[Problem statement] Copy each entry verbatim, excluding its images.

(Records drawn from a dataset)
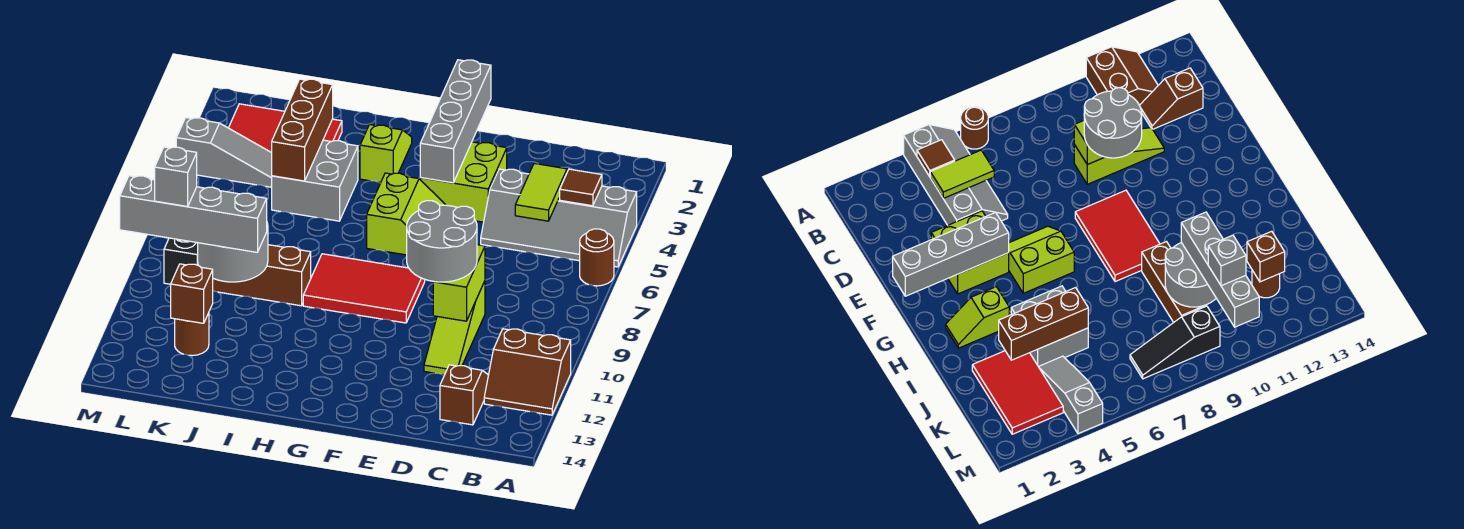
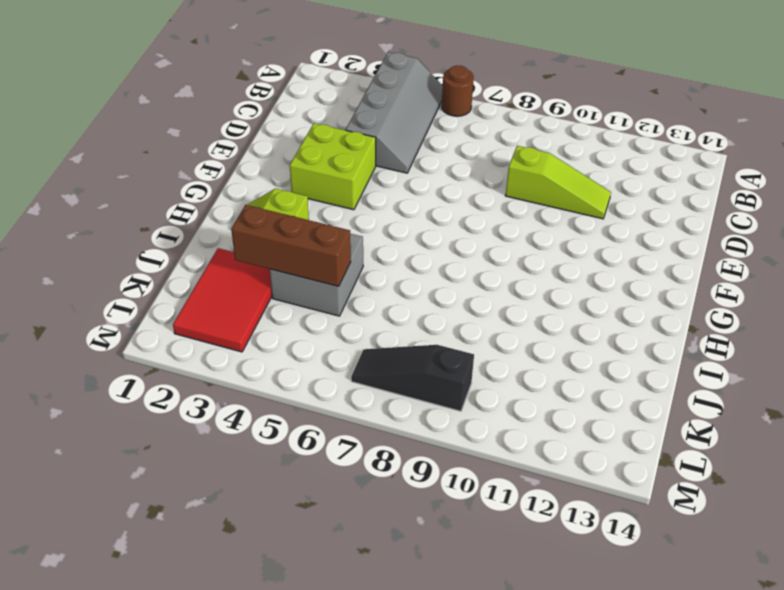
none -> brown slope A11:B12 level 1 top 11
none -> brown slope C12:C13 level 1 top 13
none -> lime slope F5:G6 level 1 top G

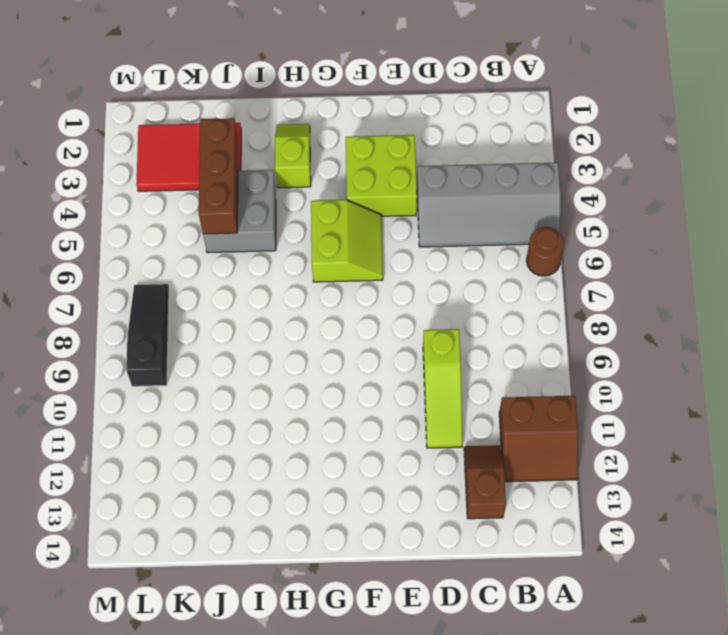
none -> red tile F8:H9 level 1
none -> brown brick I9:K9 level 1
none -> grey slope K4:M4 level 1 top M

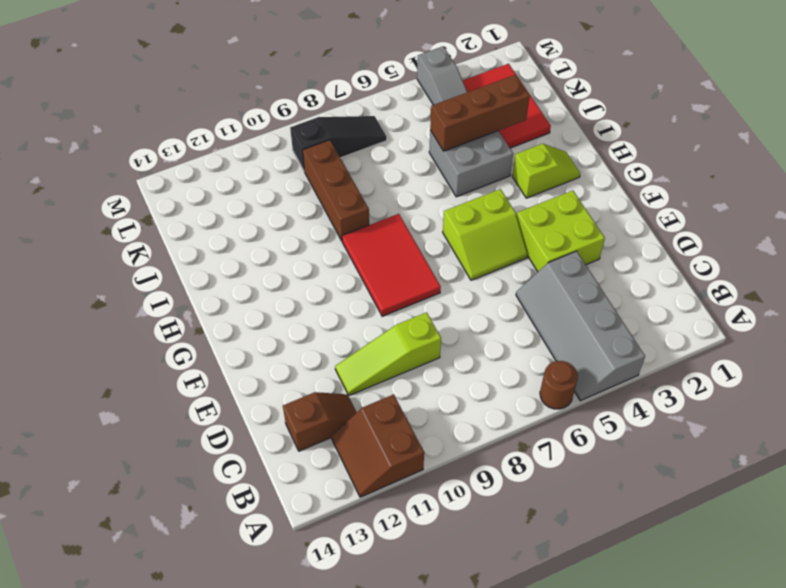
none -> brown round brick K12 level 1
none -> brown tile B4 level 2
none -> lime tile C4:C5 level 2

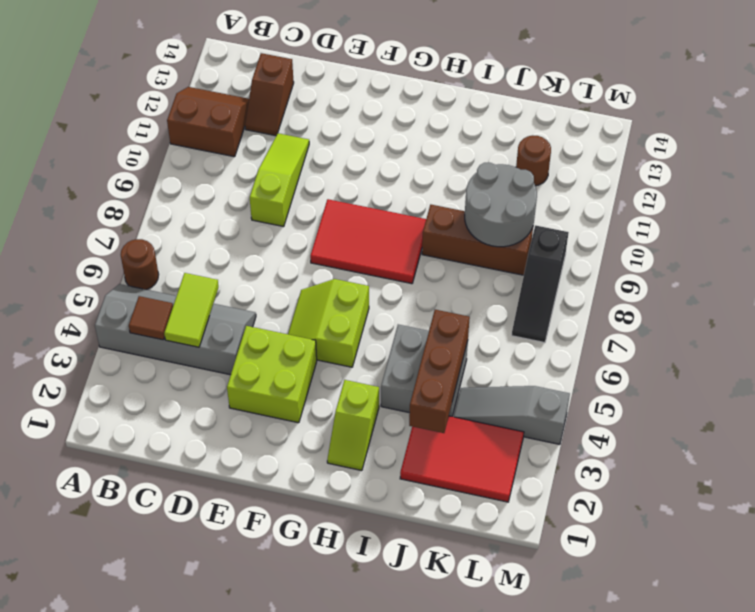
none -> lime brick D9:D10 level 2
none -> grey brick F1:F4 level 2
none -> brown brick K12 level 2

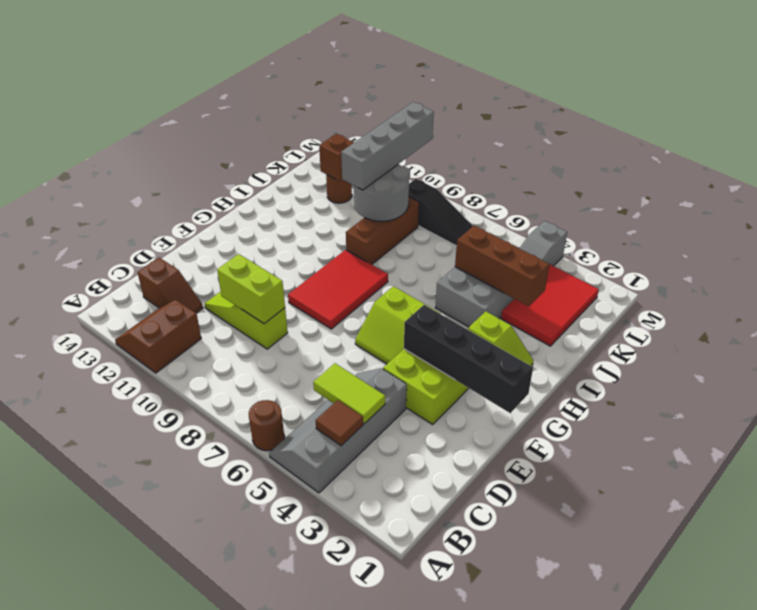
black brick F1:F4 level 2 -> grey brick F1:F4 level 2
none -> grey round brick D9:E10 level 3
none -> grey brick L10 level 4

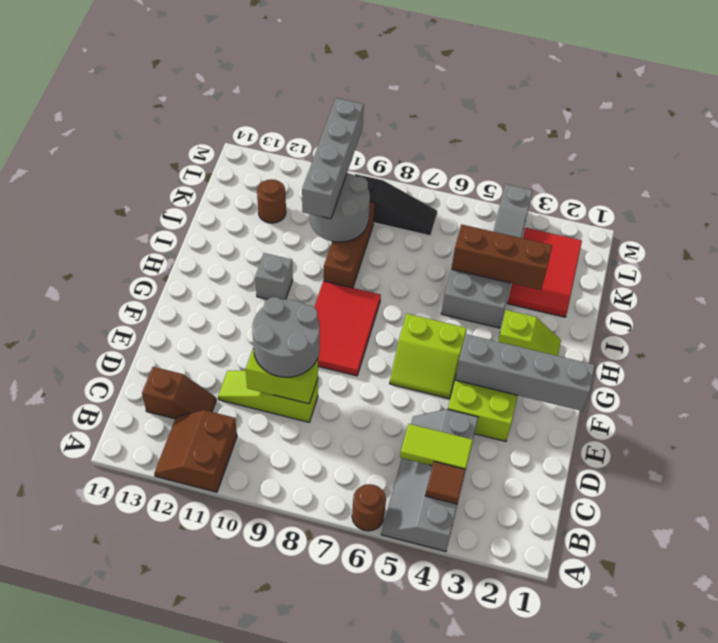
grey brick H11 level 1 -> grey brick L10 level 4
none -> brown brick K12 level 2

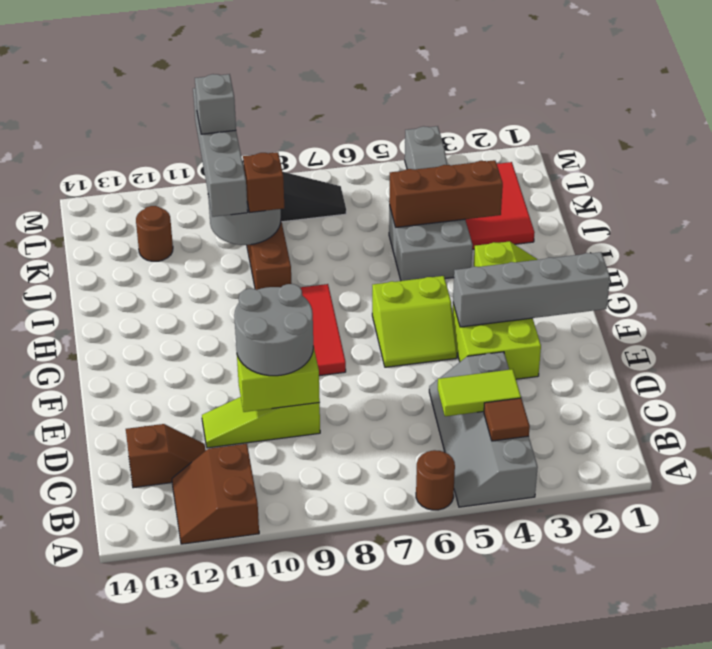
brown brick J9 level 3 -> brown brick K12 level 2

[Solved problem]
none -> brown slope A11:B12 level 1 top 11
none -> brown slope C12:C13 level 1 top 13
none -> lime slope F5:G6 level 1 top G

none -> red tile F8:H9 level 1
none -> brown brick I9:K9 level 1
none -> grey slope K4:M4 level 1 top M

none -> brown round brick K12 level 1
none -> brown tile B4 level 2
none -> lime tile C4:C5 level 2

none -> lime brick D9:D10 level 2
none -> grey brick F1:F4 level 2
none -> brown brick K12 level 2

black brick F1:F4 level 2 -> grey brick F1:F4 level 2
none -> grey round brick D9:E10 level 3
none -> grey brick L10 level 4

grey brick H11 level 1 -> grey brick L10 level 4
none -> brown brick K12 level 2

brown brick J9 level 3 -> brown brick K12 level 2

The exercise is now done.